— PROBLEM —
Every entry in the following data should be output exactly.

— DATA EXTRACT —
* * * *
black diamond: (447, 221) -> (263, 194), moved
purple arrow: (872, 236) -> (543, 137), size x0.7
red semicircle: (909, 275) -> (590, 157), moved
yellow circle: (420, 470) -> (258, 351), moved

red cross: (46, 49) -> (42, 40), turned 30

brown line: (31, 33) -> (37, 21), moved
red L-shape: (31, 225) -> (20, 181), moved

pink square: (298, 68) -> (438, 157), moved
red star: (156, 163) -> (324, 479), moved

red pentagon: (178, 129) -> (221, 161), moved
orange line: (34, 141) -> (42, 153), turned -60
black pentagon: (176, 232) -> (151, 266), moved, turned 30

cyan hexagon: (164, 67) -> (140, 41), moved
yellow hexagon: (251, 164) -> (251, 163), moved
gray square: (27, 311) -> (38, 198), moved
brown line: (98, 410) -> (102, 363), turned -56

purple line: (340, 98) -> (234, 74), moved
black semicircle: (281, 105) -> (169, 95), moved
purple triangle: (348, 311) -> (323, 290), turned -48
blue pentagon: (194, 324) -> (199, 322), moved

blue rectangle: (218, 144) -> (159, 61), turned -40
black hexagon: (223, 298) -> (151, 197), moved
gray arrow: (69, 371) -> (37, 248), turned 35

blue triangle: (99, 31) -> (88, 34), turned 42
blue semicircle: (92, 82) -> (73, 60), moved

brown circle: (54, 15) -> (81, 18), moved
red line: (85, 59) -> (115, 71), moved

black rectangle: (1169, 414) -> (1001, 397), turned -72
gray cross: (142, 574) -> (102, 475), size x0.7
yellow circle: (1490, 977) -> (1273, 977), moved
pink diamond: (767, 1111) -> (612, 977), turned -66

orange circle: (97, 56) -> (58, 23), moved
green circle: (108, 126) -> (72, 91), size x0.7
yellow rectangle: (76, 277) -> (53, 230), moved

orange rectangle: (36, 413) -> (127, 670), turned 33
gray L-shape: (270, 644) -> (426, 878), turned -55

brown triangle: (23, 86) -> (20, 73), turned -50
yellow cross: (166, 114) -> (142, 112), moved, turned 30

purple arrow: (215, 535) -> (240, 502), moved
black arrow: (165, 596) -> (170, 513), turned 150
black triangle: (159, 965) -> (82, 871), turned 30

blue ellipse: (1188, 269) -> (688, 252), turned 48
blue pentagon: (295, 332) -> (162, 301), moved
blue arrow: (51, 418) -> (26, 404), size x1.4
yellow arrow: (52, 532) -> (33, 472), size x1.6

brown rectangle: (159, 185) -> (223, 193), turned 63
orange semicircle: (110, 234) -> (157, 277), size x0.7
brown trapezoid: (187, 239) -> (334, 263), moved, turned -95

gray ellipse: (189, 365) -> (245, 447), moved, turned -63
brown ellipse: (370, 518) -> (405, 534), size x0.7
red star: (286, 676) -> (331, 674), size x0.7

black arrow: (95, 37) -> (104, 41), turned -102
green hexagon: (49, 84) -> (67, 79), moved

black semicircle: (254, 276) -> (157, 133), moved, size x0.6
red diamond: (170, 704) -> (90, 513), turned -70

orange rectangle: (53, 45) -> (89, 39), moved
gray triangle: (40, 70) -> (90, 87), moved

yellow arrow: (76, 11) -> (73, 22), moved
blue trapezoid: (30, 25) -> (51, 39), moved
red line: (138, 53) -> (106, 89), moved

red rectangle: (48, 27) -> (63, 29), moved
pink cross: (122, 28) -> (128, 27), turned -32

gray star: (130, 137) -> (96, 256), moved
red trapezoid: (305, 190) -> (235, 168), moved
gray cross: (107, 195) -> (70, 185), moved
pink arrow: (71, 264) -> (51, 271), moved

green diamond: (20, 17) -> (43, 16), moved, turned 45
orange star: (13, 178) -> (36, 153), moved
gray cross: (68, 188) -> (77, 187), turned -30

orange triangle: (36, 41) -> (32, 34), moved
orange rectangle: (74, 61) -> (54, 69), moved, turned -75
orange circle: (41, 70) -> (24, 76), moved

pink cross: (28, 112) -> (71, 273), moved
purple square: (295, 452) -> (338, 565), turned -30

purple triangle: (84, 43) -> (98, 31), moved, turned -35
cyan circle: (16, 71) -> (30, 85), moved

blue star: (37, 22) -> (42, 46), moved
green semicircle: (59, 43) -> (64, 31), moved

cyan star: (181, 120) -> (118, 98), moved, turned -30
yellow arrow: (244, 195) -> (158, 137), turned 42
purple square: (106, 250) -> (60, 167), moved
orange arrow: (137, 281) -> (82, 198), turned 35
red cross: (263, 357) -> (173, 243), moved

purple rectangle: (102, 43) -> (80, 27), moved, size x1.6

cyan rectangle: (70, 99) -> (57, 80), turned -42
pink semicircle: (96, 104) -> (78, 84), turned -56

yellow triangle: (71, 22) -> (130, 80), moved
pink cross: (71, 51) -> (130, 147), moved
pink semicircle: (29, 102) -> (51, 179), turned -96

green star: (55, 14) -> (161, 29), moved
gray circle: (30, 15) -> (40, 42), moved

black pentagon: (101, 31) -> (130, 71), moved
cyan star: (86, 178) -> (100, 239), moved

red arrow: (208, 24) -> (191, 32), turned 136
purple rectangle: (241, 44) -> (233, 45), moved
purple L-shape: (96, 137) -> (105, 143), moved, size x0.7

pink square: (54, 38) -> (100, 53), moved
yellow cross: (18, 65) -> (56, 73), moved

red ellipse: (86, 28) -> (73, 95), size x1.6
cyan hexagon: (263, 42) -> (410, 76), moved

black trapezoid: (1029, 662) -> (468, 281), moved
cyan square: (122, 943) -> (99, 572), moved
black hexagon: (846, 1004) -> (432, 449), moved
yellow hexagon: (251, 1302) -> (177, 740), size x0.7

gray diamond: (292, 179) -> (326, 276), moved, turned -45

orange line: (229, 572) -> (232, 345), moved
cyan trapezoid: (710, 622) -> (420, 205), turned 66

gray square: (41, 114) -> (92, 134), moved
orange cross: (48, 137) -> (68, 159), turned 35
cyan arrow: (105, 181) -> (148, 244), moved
* * * *
— WRITTEN RESPONSE —
black diamond: (447, 221) -> (263, 194), moved
purple arrow: (872, 236) -> (543, 137), size x0.7
red semicircle: (909, 275) -> (590, 157), moved
yellow circle: (420, 470) -> (258, 351), moved

red cross: (46, 49) -> (42, 40), turned 30

brown line: (31, 33) -> (37, 21), moved
red L-shape: (31, 225) -> (20, 181), moved

pink square: (298, 68) -> (438, 157), moved
red star: (156, 163) -> (324, 479), moved

red pentagon: (178, 129) -> (221, 161), moved
orange line: (34, 141) -> (42, 153), turned -60
black pentagon: (176, 232) -> (151, 266), moved, turned 30

cyan hexagon: (164, 67) -> (140, 41), moved
yellow hexagon: (251, 164) -> (251, 163), moved
gray square: (27, 311) -> (38, 198), moved
brown line: (98, 410) -> (102, 363), turned -56

purple line: (340, 98) -> (234, 74), moved
black semicircle: (281, 105) -> (169, 95), moved
purple triangle: (348, 311) -> (323, 290), turned -48
blue pentagon: (194, 324) -> (199, 322), moved

blue rectangle: (218, 144) -> (159, 61), turned -40
black hexagon: (223, 298) -> (151, 197), moved
gray arrow: (69, 371) -> (37, 248), turned 35

blue triangle: (99, 31) -> (88, 34), turned 42
blue semicircle: (92, 82) -> (73, 60), moved

brown circle: (54, 15) -> (81, 18), moved
red line: (85, 59) -> (115, 71), moved

black rectangle: (1169, 414) -> (1001, 397), turned -72
gray cross: (142, 574) -> (102, 475), size x0.7
yellow circle: (1490, 977) -> (1273, 977), moved
pink diamond: (767, 1111) -> (612, 977), turned -66

orange circle: (97, 56) -> (58, 23), moved
green circle: (108, 126) -> (72, 91), size x0.7
yellow rectangle: (76, 277) -> (53, 230), moved

orange rectangle: (36, 413) -> (127, 670), turned 33
gray L-shape: (270, 644) -> (426, 878), turned -55

brown triangle: (23, 86) -> (20, 73), turned -50
yellow cross: (166, 114) -> (142, 112), moved, turned 30

purple arrow: (215, 535) -> (240, 502), moved
black arrow: (165, 596) -> (170, 513), turned 150
black triangle: (159, 965) -> (82, 871), turned 30

blue ellipse: (1188, 269) -> (688, 252), turned 48
blue pentagon: (295, 332) -> (162, 301), moved
blue arrow: (51, 418) -> (26, 404), size x1.4
yellow arrow: (52, 532) -> (33, 472), size x1.6

brown rectangle: (159, 185) -> (223, 193), turned 63
orange semicircle: (110, 234) -> (157, 277), size x0.7
brown trapezoid: (187, 239) -> (334, 263), moved, turned -95

gray ellipse: (189, 365) -> (245, 447), moved, turned -63
brown ellipse: (370, 518) -> (405, 534), size x0.7
red star: (286, 676) -> (331, 674), size x0.7

black arrow: (95, 37) -> (104, 41), turned -102
green hexagon: (49, 84) -> (67, 79), moved

black semicircle: (254, 276) -> (157, 133), moved, size x0.6
red diamond: (170, 704) -> (90, 513), turned -70

orange rectangle: (53, 45) -> (89, 39), moved
gray triangle: (40, 70) -> (90, 87), moved

yellow arrow: (76, 11) -> (73, 22), moved
blue trapezoid: (30, 25) -> (51, 39), moved
red line: (138, 53) -> (106, 89), moved

red rectangle: (48, 27) -> (63, 29), moved
pink cross: (122, 28) -> (128, 27), turned -32

gray star: (130, 137) -> (96, 256), moved
red trapezoid: (305, 190) -> (235, 168), moved
gray cross: (107, 195) -> (70, 185), moved
pink arrow: (71, 264) -> (51, 271), moved

green diamond: (20, 17) -> (43, 16), moved, turned 45
orange star: (13, 178) -> (36, 153), moved
gray cross: (68, 188) -> (77, 187), turned -30

orange triangle: (36, 41) -> (32, 34), moved
orange rectangle: (74, 61) -> (54, 69), moved, turned -75
orange circle: (41, 70) -> (24, 76), moved

pink cross: (28, 112) -> (71, 273), moved
purple square: (295, 452) -> (338, 565), turned -30

purple triangle: (84, 43) -> (98, 31), moved, turned -35
cyan circle: (16, 71) -> (30, 85), moved

blue star: (37, 22) -> (42, 46), moved
green semicircle: (59, 43) -> (64, 31), moved

cyan star: (181, 120) -> (118, 98), moved, turned -30
yellow arrow: (244, 195) -> (158, 137), turned 42
purple square: (106, 250) -> (60, 167), moved
orange arrow: (137, 281) -> (82, 198), turned 35
red cross: (263, 357) -> (173, 243), moved

purple rectangle: (102, 43) -> (80, 27), moved, size x1.6

cyan rectangle: (70, 99) -> (57, 80), turned -42
pink semicircle: (96, 104) -> (78, 84), turned -56

yellow triangle: (71, 22) -> (130, 80), moved
pink cross: (71, 51) -> (130, 147), moved
pink semicircle: (29, 102) -> (51, 179), turned -96

green star: (55, 14) -> (161, 29), moved
gray circle: (30, 15) -> (40, 42), moved

black pentagon: (101, 31) -> (130, 71), moved
cyan star: (86, 178) -> (100, 239), moved

red arrow: (208, 24) -> (191, 32), turned 136
purple rectangle: (241, 44) -> (233, 45), moved
purple L-shape: (96, 137) -> (105, 143), moved, size x0.7

pink square: (54, 38) -> (100, 53), moved
yellow cross: (18, 65) -> (56, 73), moved

red ellipse: (86, 28) -> (73, 95), size x1.6
cyan hexagon: (263, 42) -> (410, 76), moved

black trapezoid: (1029, 662) -> (468, 281), moved
cyan square: (122, 943) -> (99, 572), moved
black hexagon: (846, 1004) -> (432, 449), moved
yellow hexagon: (251, 1302) -> (177, 740), size x0.7

gray diamond: (292, 179) -> (326, 276), moved, turned -45

orange line: (229, 572) -> (232, 345), moved
cyan trapezoid: (710, 622) -> (420, 205), turned 66

gray square: (41, 114) -> (92, 134), moved
orange cross: (48, 137) -> (68, 159), turned 35
cyan arrow: (105, 181) -> (148, 244), moved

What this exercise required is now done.